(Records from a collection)
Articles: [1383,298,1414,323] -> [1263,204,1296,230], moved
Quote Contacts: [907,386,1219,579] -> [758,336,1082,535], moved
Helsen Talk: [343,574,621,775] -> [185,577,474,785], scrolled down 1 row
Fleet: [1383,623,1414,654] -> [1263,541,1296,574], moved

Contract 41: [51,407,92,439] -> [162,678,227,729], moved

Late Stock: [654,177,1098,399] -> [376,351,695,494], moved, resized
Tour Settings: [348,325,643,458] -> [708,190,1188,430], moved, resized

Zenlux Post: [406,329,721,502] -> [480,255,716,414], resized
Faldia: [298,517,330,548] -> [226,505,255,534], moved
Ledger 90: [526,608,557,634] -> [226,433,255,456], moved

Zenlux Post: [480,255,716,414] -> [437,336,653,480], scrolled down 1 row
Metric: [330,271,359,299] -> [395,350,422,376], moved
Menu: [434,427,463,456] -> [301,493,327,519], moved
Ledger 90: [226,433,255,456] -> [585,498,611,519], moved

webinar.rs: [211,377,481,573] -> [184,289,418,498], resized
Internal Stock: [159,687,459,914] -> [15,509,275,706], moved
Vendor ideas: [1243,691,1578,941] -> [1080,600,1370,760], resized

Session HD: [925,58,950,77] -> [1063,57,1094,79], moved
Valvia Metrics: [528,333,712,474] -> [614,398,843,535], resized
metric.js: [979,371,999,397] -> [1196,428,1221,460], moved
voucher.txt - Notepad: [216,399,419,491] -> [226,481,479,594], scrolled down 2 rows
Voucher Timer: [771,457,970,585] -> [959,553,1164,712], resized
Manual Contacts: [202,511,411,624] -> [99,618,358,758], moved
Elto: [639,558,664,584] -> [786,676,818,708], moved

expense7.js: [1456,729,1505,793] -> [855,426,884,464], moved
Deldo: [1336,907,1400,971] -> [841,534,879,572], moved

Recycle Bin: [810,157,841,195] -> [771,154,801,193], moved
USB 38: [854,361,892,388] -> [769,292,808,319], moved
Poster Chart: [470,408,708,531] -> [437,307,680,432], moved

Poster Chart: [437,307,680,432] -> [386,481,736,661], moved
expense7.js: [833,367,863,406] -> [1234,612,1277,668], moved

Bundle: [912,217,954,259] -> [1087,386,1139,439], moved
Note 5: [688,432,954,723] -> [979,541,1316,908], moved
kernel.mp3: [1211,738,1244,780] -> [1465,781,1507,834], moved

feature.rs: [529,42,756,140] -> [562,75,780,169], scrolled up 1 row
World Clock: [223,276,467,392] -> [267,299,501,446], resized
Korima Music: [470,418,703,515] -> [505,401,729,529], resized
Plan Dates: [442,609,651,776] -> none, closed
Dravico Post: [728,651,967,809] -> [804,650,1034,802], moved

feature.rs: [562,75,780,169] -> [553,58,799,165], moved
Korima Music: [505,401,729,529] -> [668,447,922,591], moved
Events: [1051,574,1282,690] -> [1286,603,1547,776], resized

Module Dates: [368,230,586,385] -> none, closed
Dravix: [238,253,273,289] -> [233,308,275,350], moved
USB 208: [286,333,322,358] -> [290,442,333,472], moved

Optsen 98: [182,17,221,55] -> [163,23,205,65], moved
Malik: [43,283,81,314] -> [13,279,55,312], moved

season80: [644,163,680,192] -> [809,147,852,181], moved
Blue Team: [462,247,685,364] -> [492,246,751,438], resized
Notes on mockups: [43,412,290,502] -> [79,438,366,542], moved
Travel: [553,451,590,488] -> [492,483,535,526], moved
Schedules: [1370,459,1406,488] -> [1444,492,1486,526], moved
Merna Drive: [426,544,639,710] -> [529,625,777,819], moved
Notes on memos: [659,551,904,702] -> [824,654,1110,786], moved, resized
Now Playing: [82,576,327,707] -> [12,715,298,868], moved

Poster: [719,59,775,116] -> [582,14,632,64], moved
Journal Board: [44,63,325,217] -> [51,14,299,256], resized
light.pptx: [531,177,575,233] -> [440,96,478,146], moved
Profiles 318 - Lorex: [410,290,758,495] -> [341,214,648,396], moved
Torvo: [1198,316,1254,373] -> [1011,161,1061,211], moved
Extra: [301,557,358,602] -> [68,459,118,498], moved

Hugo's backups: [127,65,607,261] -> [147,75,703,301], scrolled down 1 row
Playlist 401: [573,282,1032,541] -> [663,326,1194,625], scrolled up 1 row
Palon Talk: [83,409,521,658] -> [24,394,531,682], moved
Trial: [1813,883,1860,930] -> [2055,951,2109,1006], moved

EXERCISE REQUIREMENTS –
Look through the data above and report every line in which "Contacts" appears.

TASK OUTPUT –
Quote Contacts: [907,386,1219,579] -> [758,336,1082,535], moved
Manual Contacts: [202,511,411,624] -> [99,618,358,758], moved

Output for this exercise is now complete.